## WHAT NEEDS TO BE DONE
Retype exactly the lines from the one that contains "[570, 196, 656, 214] (first image)" through the final line of the material below, and add nothing else.
□ □ □ □
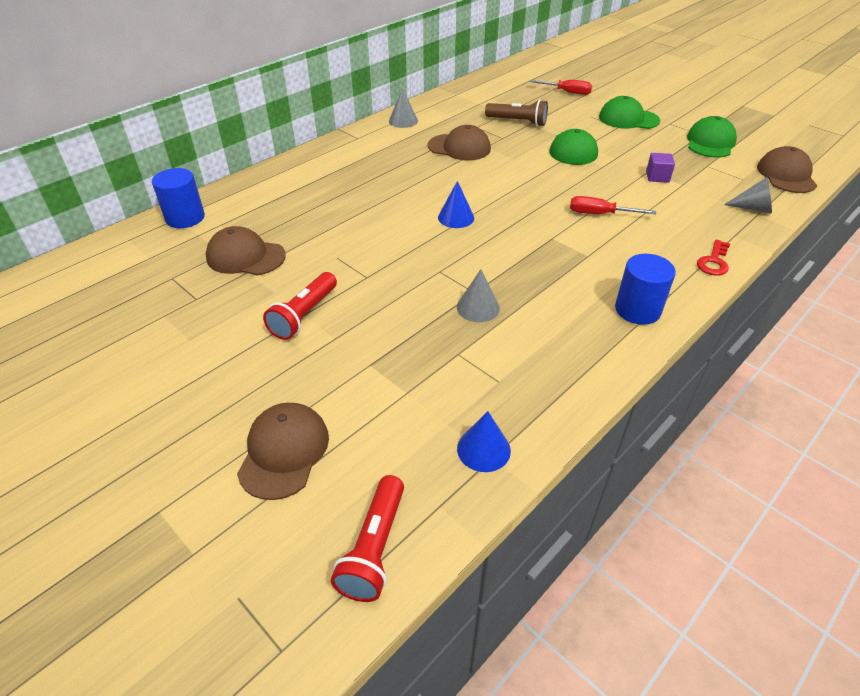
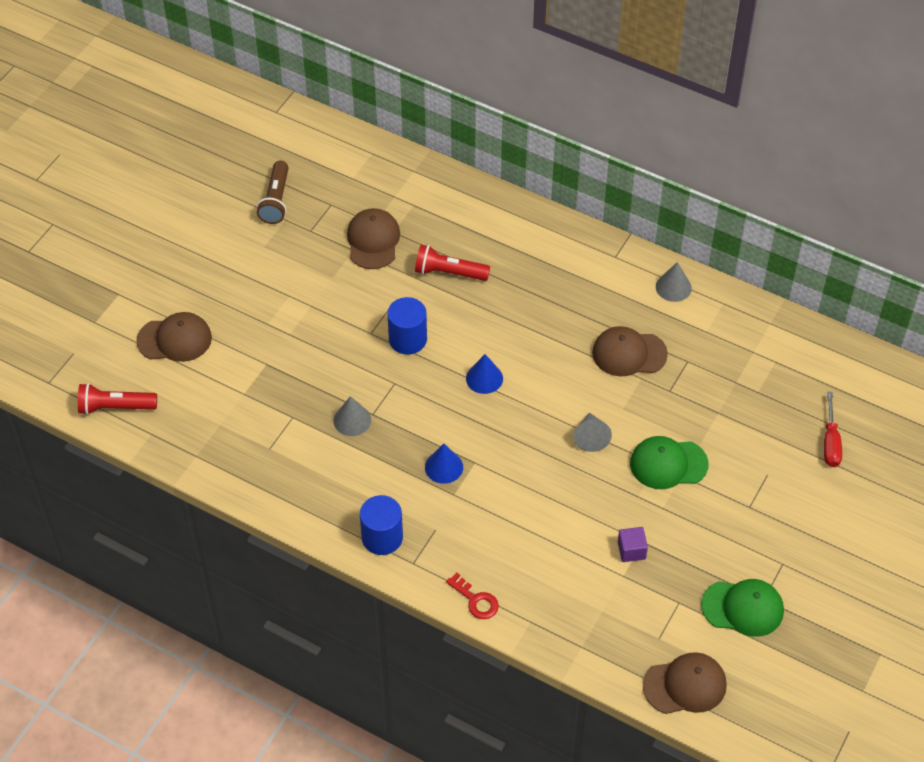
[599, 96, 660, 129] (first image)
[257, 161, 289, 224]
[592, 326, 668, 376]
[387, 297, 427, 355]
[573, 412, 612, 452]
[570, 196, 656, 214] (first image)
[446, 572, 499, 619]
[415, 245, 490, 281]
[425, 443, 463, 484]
□ □ □ □
## ANSWER BOX
[570, 196, 656, 214] (first image)
[446, 572, 499, 619]
[415, 245, 490, 281]
[425, 443, 463, 484]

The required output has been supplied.